Collected material
——————
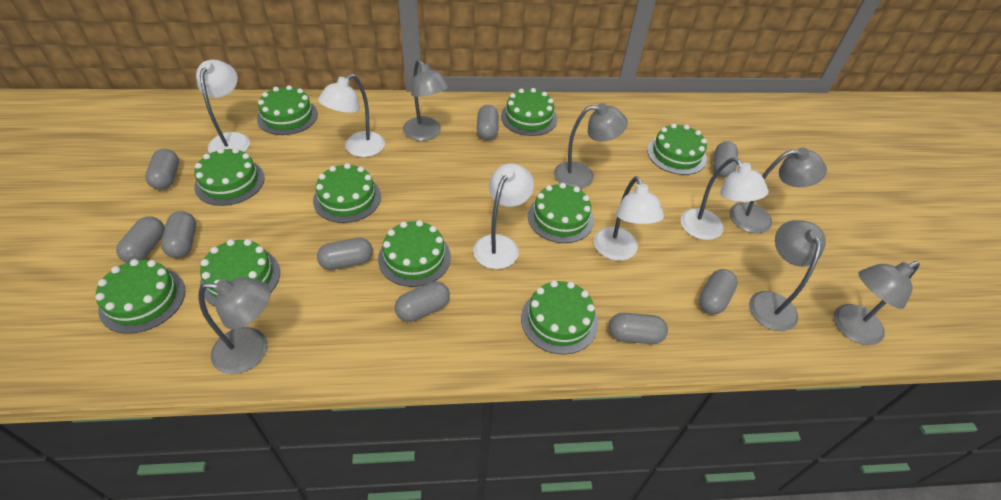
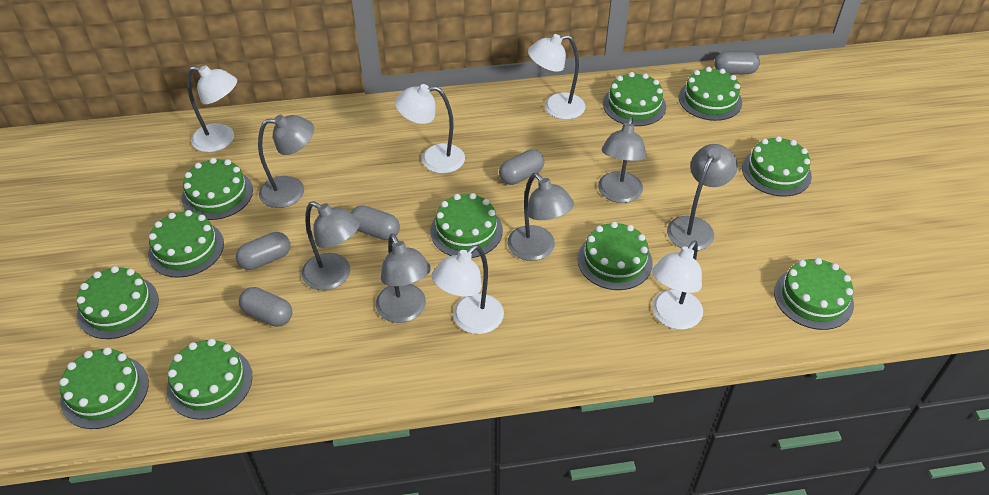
green cake: 10 -> 11
grey capsule: 9 -> 5

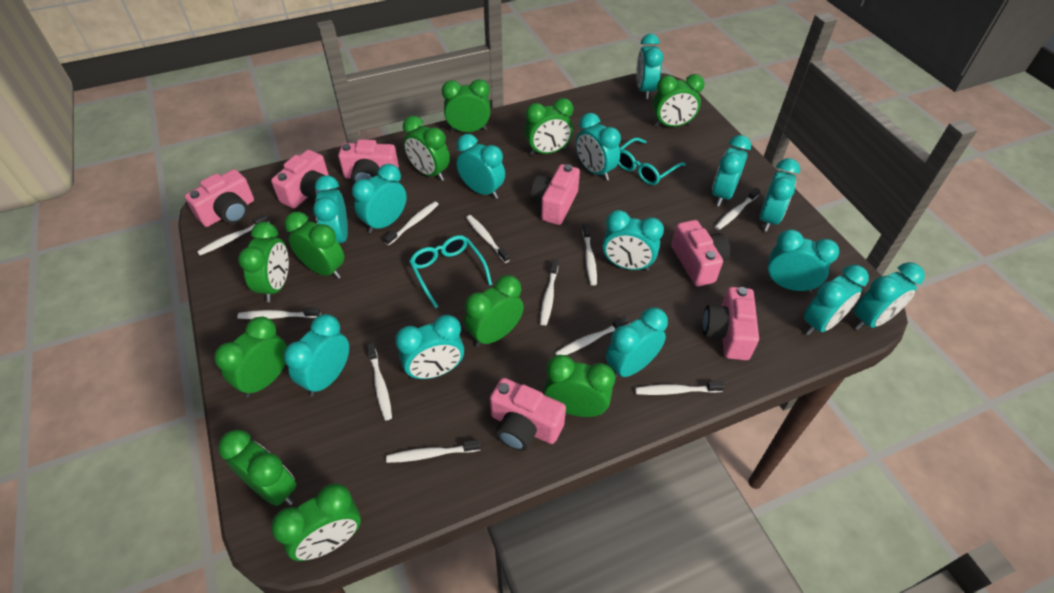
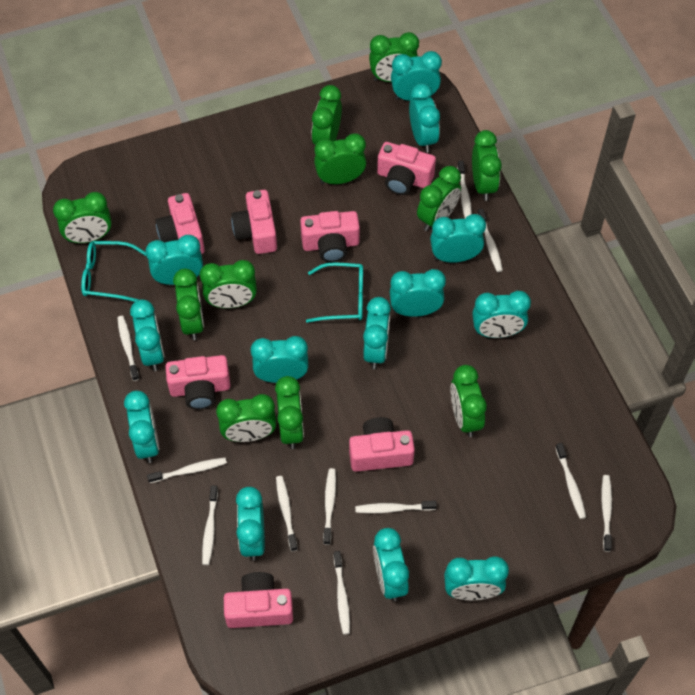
turquoise clock: 14 -> 13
——————
Brief
Leaving out the pictures, repeat the data above exactly.

Answer to the exercise
green cake: 10 -> 11
grey capsule: 9 -> 5

turquoise clock: 14 -> 13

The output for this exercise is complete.